> **DATASET SECTION**

....................

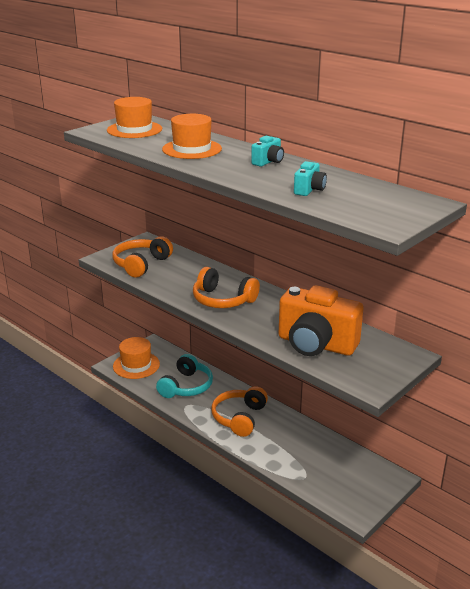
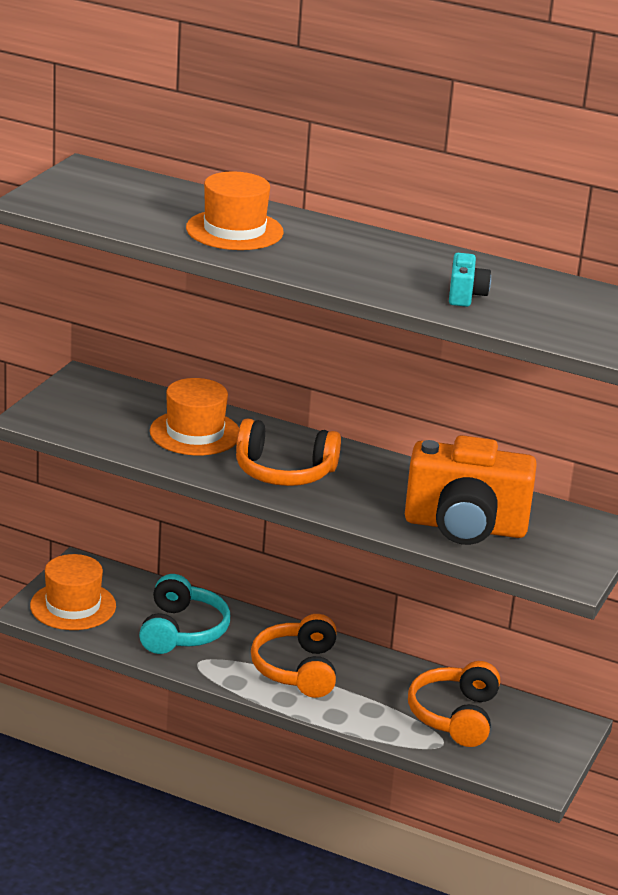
camera: 20 degrees left, 0 degrees up
(134, 129) = (105, 195): orange hat -> orange hat (195, 433)
(141, 264) = (107, 423): orange headphones -> orange headphones (455, 716)
(268, 162) = (371, 248): turquoise camera -> none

....................

> **WHAT THE TASK ASKS**
Some of the data mentions "orange". Copy every line where it does.

> **EXERCISE ANSWER**
(134, 129) = (105, 195): orange hat -> orange hat (195, 433)
(141, 264) = (107, 423): orange headphones -> orange headphones (455, 716)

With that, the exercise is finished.